### WHAT YOU SHOULD DO
Repeat only the lines below from the one containing "(387, 409) = (249, 282): red" through the one containing "(788, 499) = (254, 631): red robot -> none", inclusive, exactly as written.

##### DATA FOR THIS EXERCISE

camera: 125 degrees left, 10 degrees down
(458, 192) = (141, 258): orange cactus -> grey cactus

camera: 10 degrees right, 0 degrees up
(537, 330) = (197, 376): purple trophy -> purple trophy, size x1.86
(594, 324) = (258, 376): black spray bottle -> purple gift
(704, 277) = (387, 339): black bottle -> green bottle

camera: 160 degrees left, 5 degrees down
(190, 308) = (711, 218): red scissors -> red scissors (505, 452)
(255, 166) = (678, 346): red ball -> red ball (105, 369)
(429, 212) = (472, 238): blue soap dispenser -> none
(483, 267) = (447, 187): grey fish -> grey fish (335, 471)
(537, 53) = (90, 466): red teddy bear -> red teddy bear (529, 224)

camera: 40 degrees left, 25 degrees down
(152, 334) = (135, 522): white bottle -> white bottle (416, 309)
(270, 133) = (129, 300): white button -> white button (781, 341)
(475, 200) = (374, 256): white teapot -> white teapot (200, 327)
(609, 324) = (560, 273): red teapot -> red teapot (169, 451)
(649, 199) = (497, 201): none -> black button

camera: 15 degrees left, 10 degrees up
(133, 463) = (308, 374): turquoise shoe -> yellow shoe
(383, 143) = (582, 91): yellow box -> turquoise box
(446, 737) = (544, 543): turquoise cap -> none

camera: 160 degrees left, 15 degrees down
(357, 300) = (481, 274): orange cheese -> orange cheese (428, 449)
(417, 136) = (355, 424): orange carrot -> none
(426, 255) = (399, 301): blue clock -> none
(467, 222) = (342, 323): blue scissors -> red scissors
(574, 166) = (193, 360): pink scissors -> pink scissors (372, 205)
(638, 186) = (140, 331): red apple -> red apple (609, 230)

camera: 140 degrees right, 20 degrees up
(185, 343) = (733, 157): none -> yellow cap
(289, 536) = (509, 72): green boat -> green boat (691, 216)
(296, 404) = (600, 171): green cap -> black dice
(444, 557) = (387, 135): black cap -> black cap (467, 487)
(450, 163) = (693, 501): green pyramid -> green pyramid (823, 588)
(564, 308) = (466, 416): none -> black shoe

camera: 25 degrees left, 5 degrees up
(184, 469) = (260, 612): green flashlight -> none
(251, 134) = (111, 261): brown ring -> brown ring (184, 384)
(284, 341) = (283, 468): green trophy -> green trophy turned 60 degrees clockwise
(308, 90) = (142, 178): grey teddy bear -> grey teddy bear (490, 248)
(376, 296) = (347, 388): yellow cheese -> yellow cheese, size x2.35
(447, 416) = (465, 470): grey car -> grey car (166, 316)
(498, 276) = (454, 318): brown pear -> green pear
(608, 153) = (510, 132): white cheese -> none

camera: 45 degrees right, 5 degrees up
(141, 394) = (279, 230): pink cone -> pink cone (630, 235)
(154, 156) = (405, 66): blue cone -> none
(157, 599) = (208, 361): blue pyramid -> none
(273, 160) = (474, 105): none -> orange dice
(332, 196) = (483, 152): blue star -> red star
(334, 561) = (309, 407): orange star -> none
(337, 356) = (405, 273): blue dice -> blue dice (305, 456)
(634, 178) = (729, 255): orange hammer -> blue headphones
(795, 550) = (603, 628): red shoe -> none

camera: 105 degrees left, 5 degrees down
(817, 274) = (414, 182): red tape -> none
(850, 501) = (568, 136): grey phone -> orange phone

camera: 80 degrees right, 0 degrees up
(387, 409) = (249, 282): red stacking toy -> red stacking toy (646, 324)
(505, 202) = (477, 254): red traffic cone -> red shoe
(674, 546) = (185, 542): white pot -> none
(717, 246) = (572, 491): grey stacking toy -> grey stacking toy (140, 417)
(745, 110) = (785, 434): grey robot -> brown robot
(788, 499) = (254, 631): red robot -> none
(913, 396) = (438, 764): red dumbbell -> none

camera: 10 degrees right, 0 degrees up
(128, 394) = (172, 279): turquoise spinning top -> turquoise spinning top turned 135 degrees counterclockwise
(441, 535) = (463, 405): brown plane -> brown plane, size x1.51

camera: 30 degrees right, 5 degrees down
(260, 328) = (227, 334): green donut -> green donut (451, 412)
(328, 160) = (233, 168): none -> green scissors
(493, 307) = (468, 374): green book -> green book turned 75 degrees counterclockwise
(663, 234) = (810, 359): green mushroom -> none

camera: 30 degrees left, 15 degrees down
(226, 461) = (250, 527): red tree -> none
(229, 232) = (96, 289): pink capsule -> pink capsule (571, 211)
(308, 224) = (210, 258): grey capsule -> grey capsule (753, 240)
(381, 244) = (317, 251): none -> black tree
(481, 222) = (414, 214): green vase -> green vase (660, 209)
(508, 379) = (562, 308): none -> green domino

##########

### RESULT FOR THIS EXERCISE
(387, 409) = (249, 282): red stacking toy -> red stacking toy (646, 324)
(505, 202) = (477, 254): red traffic cone -> red shoe
(674, 546) = (185, 542): white pot -> none
(717, 246) = (572, 491): grey stacking toy -> grey stacking toy (140, 417)
(745, 110) = (785, 434): grey robot -> brown robot
(788, 499) = (254, 631): red robot -> none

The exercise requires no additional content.